TO DO =
Pictures excluded, please retype exactly the lines from the start of the data through the line that contains "U101 pin EN: GND -> VCC", both ends kept, and nothing beyond them.

*** MATERIAL TO PROCESS Section Begins ***

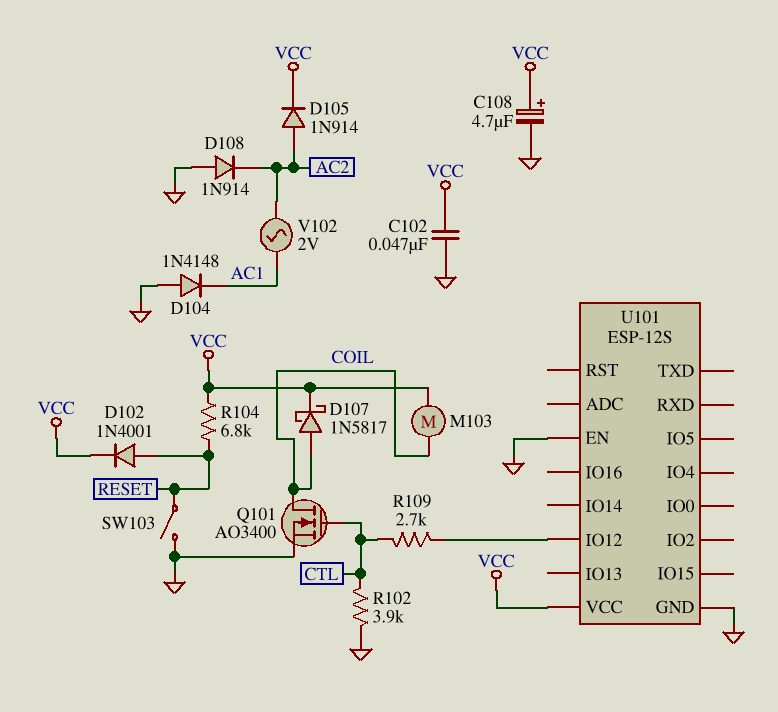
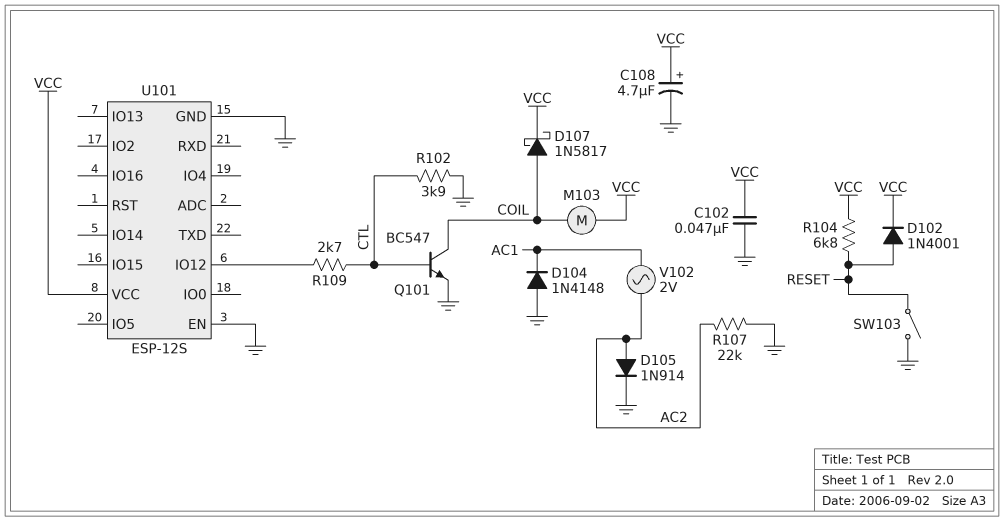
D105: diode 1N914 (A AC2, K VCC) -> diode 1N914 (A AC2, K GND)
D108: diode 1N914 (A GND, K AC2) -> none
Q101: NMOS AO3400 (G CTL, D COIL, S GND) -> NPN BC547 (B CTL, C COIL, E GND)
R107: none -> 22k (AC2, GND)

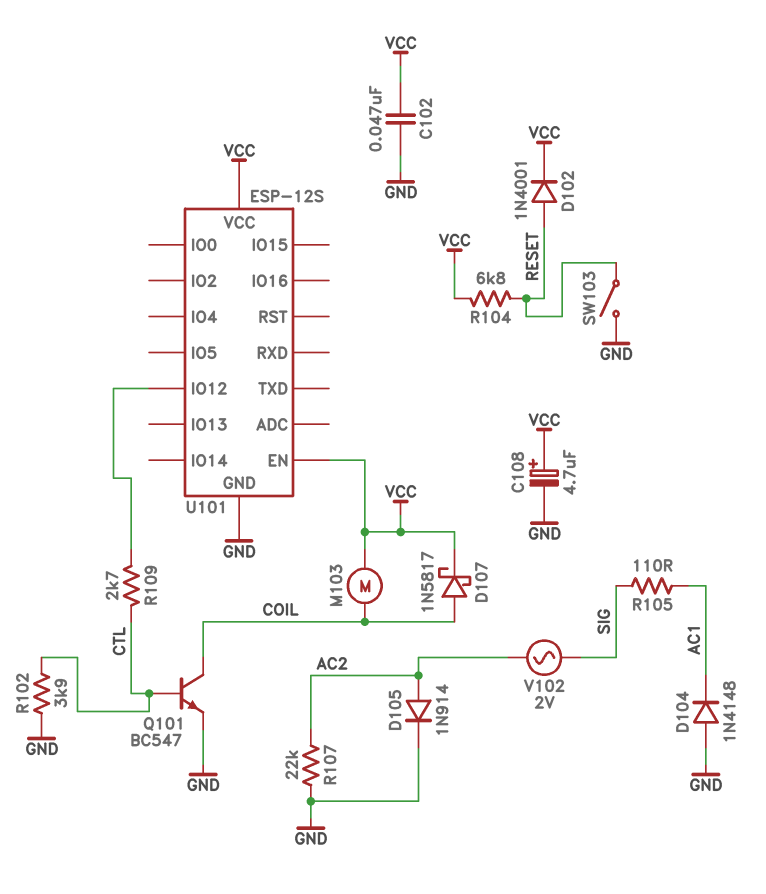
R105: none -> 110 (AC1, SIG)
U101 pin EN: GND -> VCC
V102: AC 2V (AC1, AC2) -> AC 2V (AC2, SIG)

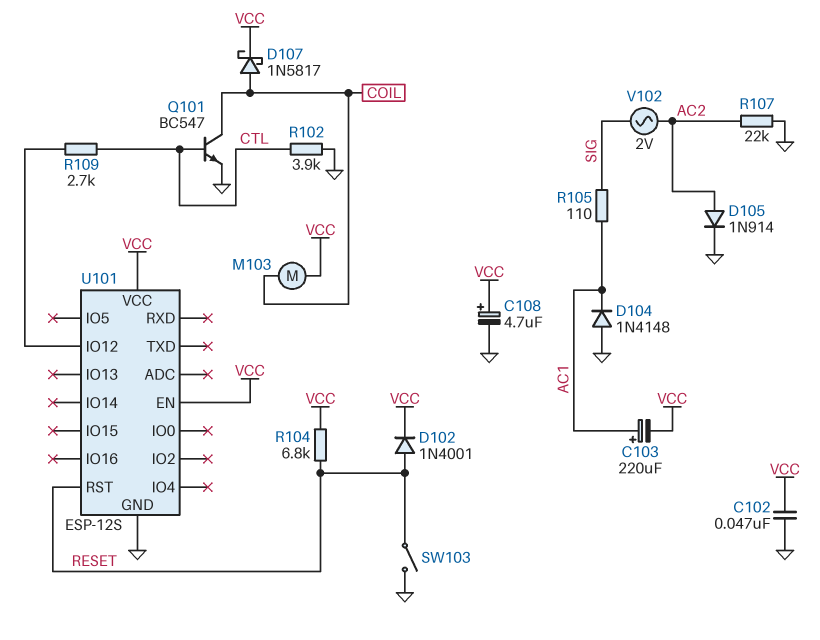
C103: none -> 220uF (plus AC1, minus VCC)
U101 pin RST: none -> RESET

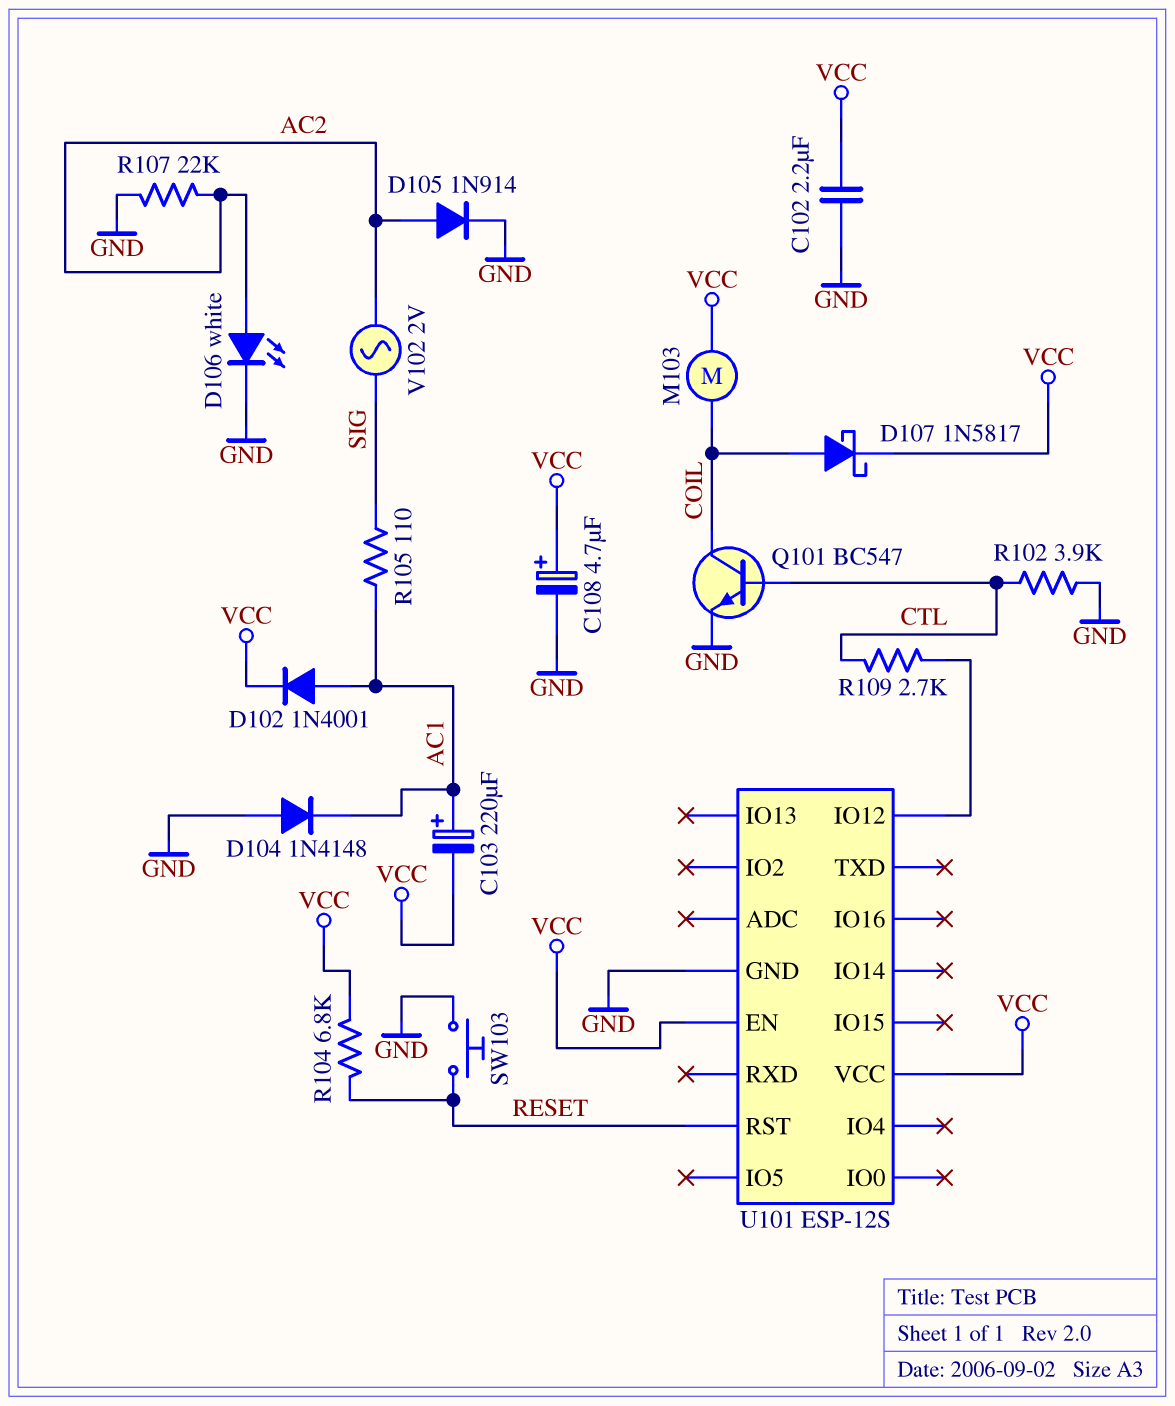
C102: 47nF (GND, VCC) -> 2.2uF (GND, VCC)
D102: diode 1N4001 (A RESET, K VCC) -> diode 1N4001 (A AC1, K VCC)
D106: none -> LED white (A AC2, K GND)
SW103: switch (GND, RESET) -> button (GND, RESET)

*** MATERIAL TO PROCESS Section Ends ***

TASK OUTPUT =
D105: diode 1N914 (A AC2, K VCC) -> diode 1N914 (A AC2, K GND)
D108: diode 1N914 (A GND, K AC2) -> none
Q101: NMOS AO3400 (G CTL, D COIL, S GND) -> NPN BC547 (B CTL, C COIL, E GND)
R107: none -> 22k (AC2, GND)

R105: none -> 110 (AC1, SIG)
U101 pin EN: GND -> VCC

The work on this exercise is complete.